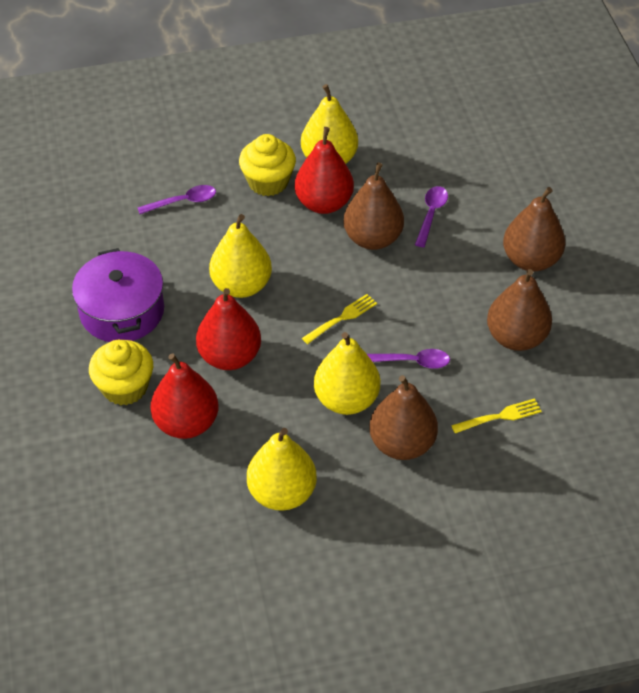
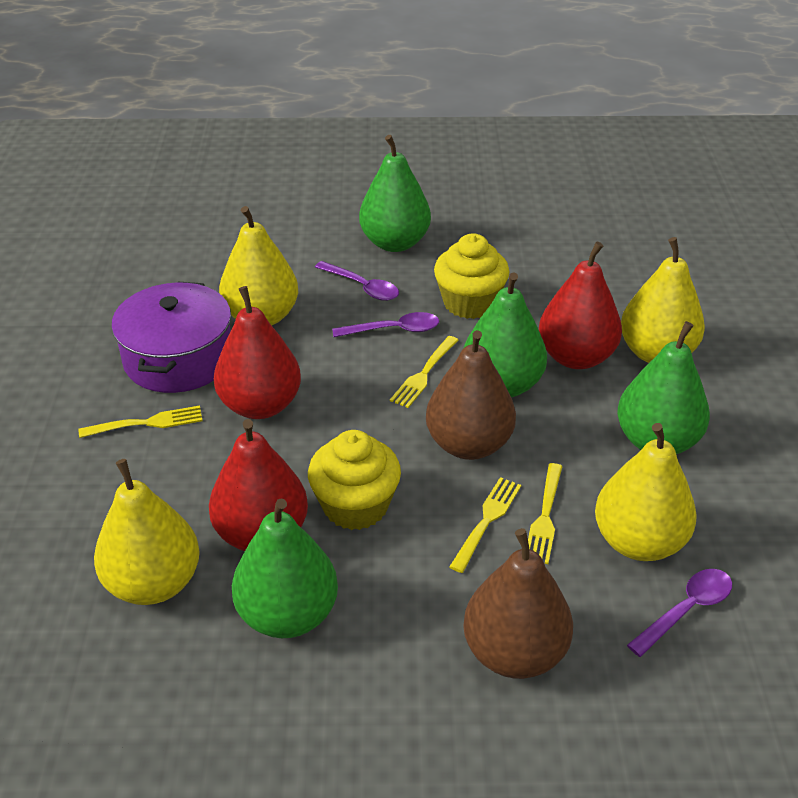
brown pear: 4 -> 2
green pear: 0 -> 4
yellow fork: 2 -> 4

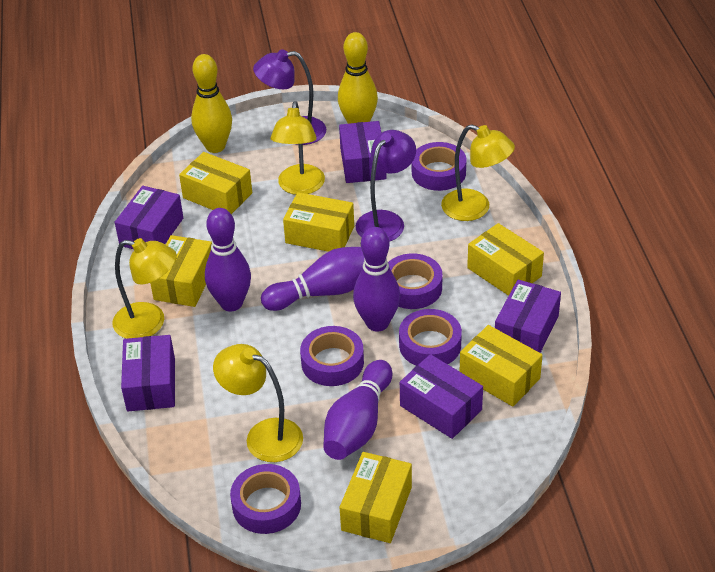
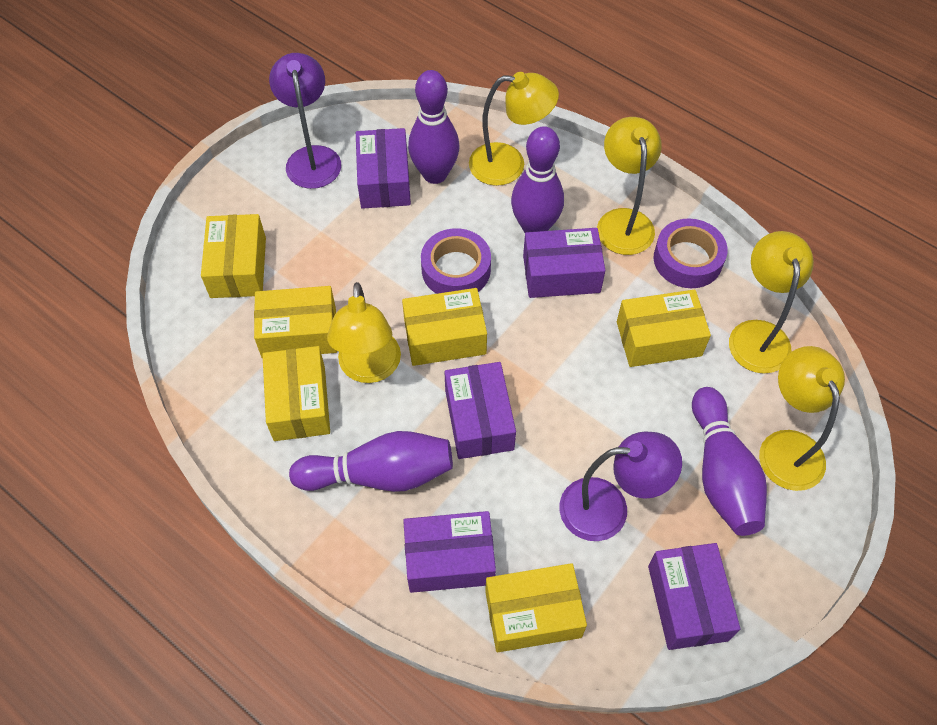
purple tape: 5 -> 2
yellow bowling pin: 2 -> 0
yellow lamp: 4 -> 5

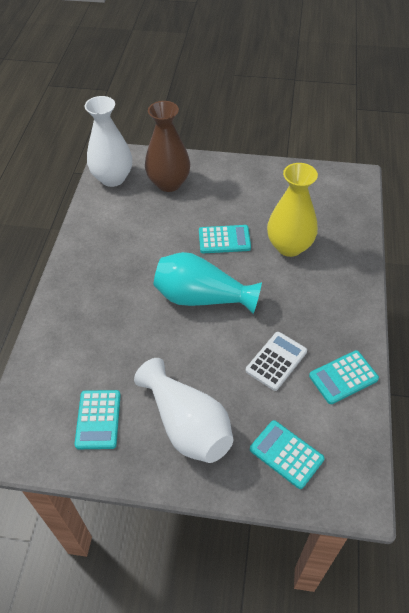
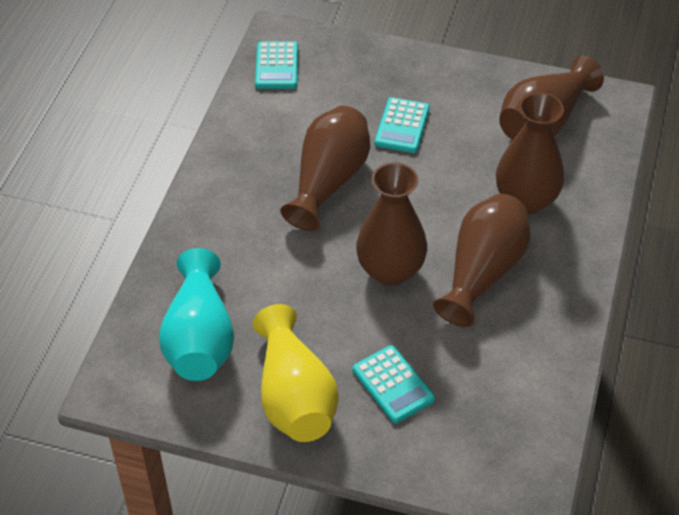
brown vase: 1 -> 5
turquoise calculator: 4 -> 3
white calculator: 1 -> 0
white vase: 2 -> 0

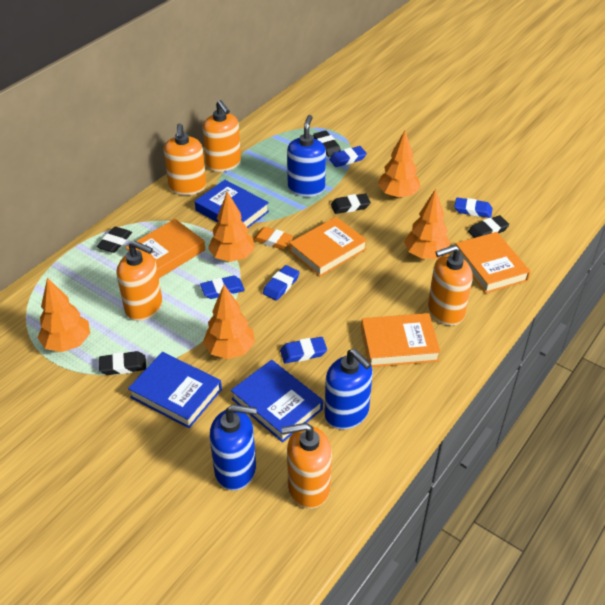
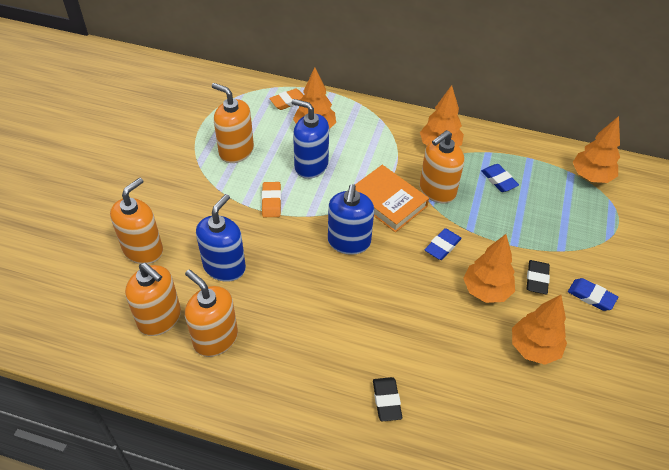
black eraser: 5 -> 2
blue book: 3 -> 0
blue eraser: 5 -> 3
orange book: 4 -> 1
orange eraser: 1 -> 2

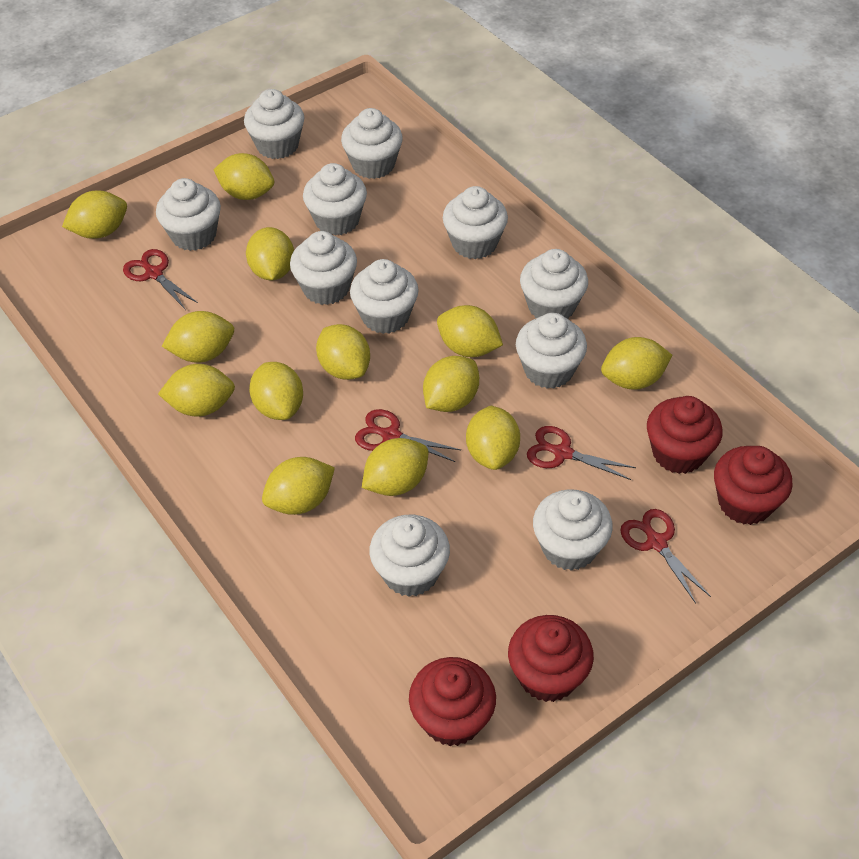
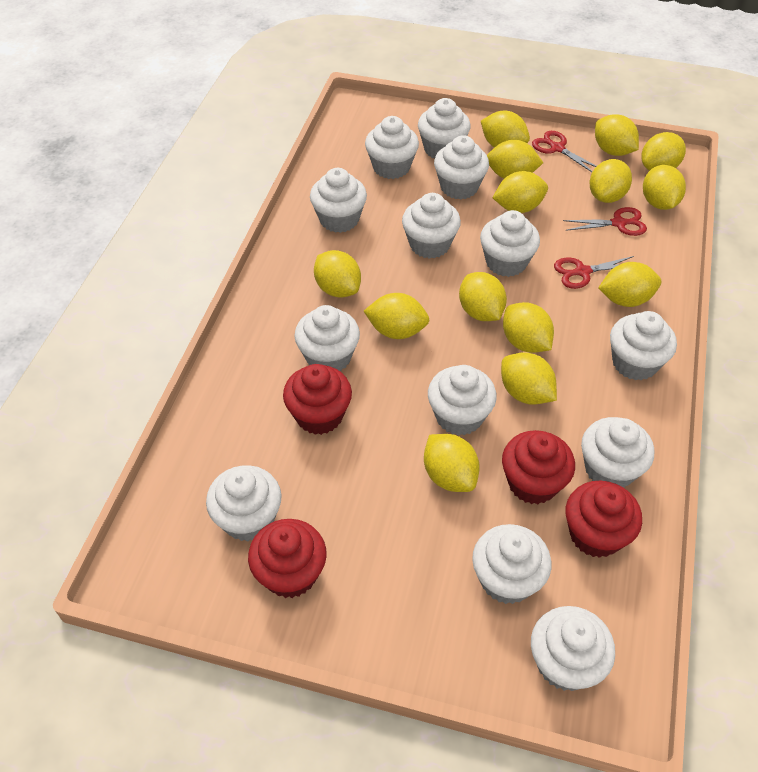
red scissors: 4 -> 3
white cupcake: 11 -> 13
yellow lemon: 13 -> 14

────────

Instructions for the task: The records above are to be reproduced exactly; the pictures are to be left out.

Response to the task:
brown pear: 4 -> 2
green pear: 0 -> 4
yellow fork: 2 -> 4

purple tape: 5 -> 2
yellow bowling pin: 2 -> 0
yellow lamp: 4 -> 5

brown vase: 1 -> 5
turquoise calculator: 4 -> 3
white calculator: 1 -> 0
white vase: 2 -> 0

black eraser: 5 -> 2
blue book: 3 -> 0
blue eraser: 5 -> 3
orange book: 4 -> 1
orange eraser: 1 -> 2

red scissors: 4 -> 3
white cupcake: 11 -> 13
yellow lemon: 13 -> 14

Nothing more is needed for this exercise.